Write the data out again exactly, with every picture removed.

### EXERCISE MATERIAL
━━━

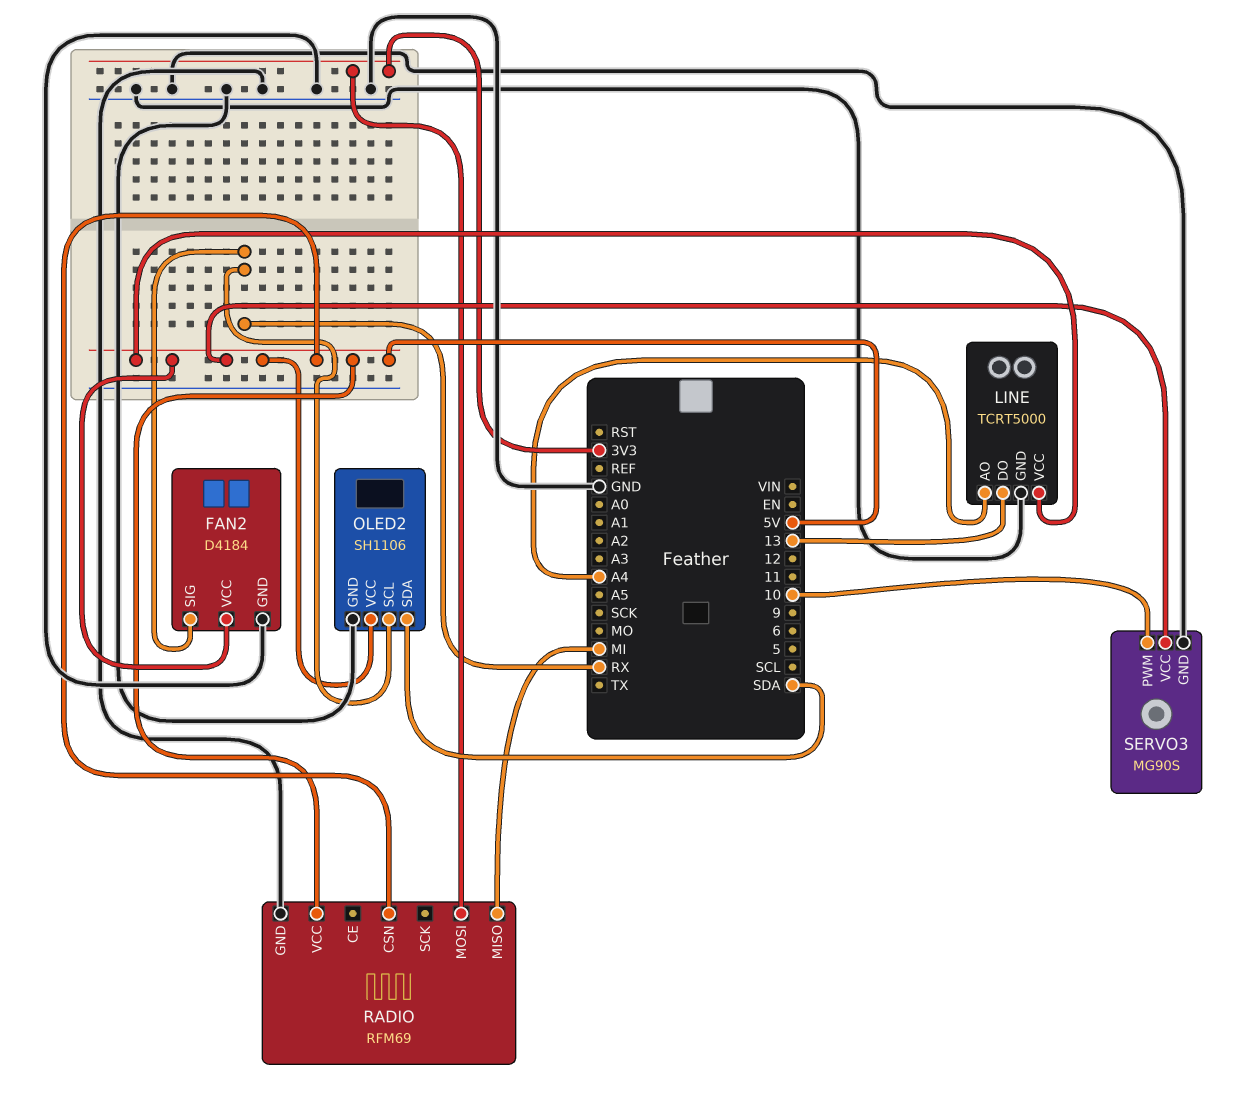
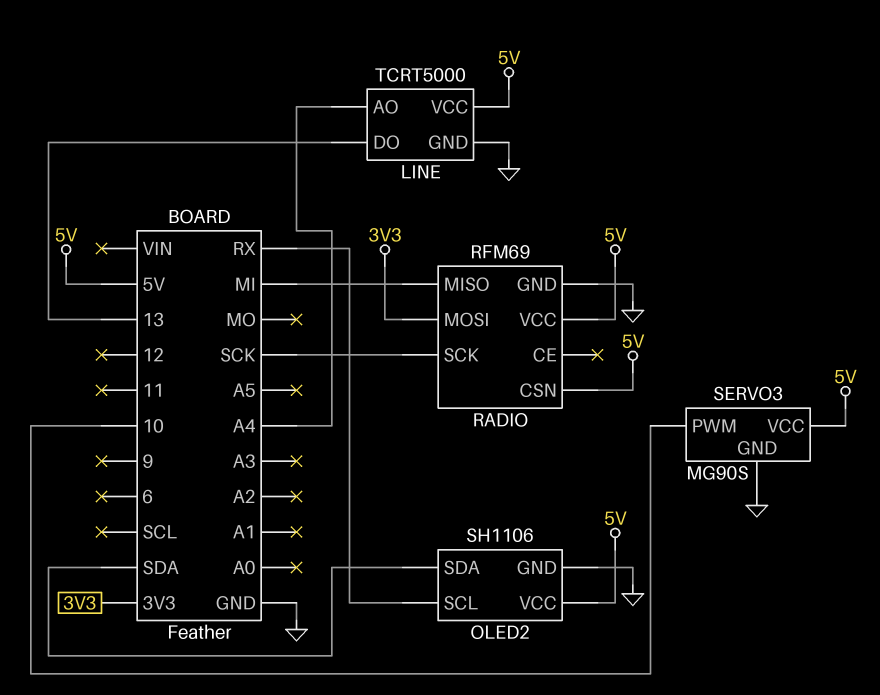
FAN2: D4184 -> none
FAN2 pin GND: GND -> none
FAN2 pin SIG: RX -> none
FAN2 pin VCC: 5V -> none
RADIO pin SCK: none -> SCK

━━━

### SOLUTION
FAN2: D4184 -> none
FAN2 pin GND: GND -> none
FAN2 pin SIG: RX -> none
FAN2 pin VCC: 5V -> none
RADIO pin SCK: none -> SCK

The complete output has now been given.